**Task brief**: Which lines below fall between the one containing "C3: 1.5uF (plus" and the one containing "R1: 220k (+12V, CT) -> 220k (+12V, GND)"? Repeat them exactly, counting both of those lines, and add nothing else.

**Dataset records**:
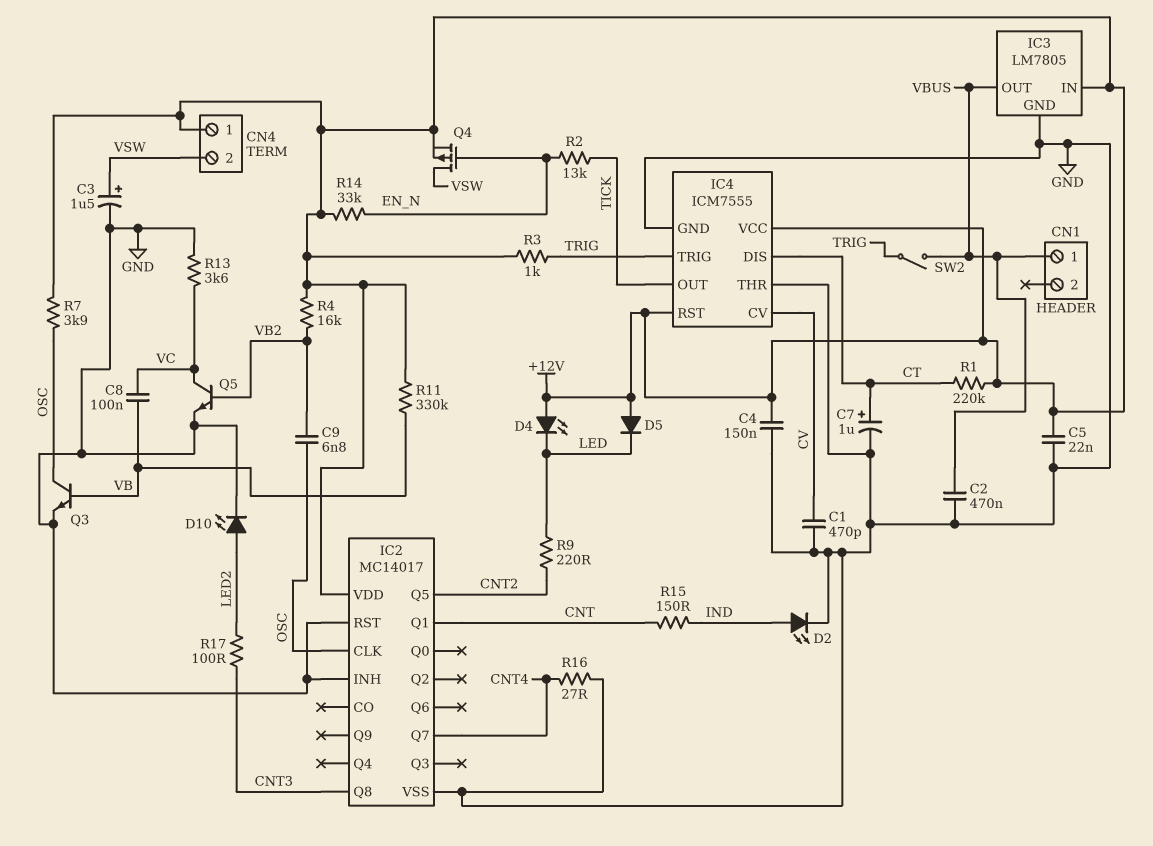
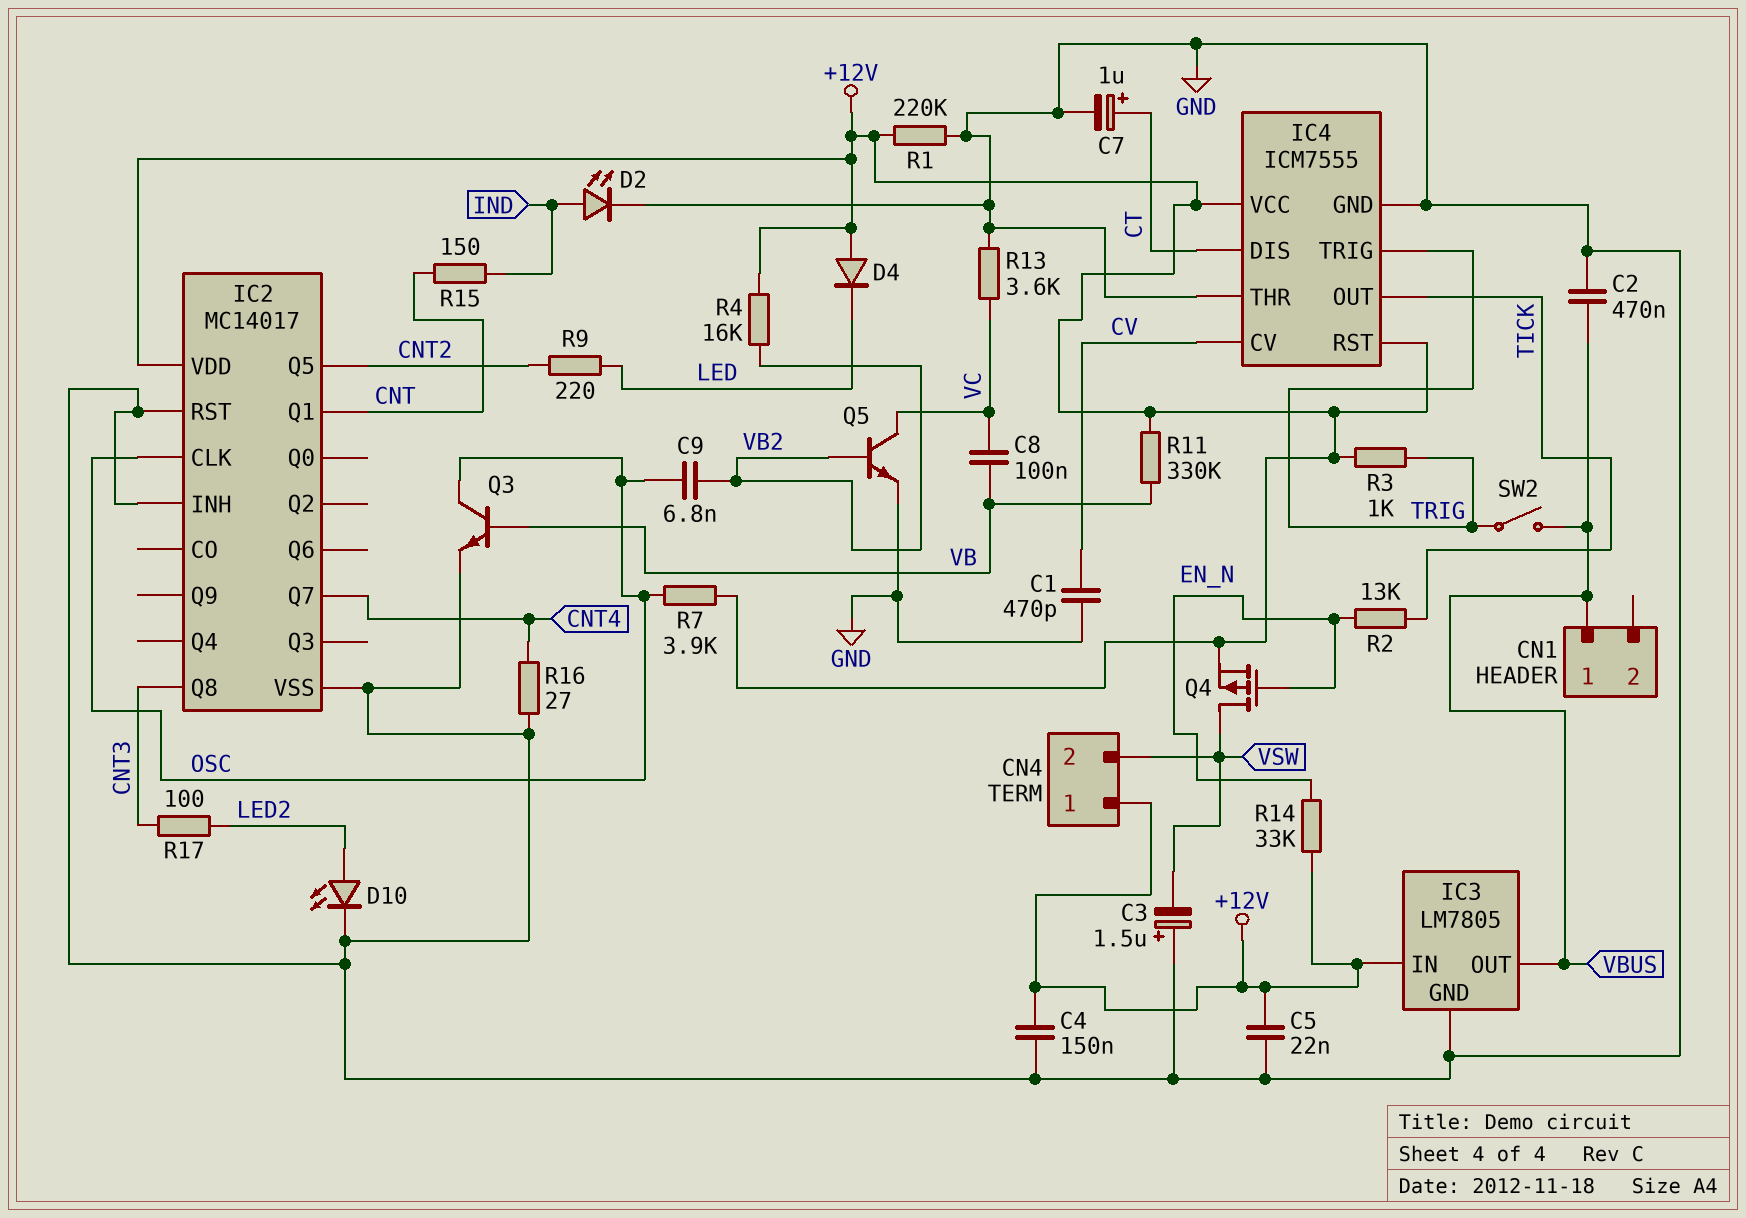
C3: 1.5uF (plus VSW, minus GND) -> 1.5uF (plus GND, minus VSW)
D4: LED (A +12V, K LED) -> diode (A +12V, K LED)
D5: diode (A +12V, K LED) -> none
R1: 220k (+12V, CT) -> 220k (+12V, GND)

...

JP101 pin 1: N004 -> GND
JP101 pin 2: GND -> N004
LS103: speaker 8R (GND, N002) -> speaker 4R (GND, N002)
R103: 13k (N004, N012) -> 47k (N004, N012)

**Solution to the problem**:
C3: 1.5uF (plus VSW, minus GND) -> 1.5uF (plus GND, minus VSW)
D4: LED (A +12V, K LED) -> diode (A +12V, K LED)
D5: diode (A +12V, K LED) -> none
R1: 220k (+12V, CT) -> 220k (+12V, GND)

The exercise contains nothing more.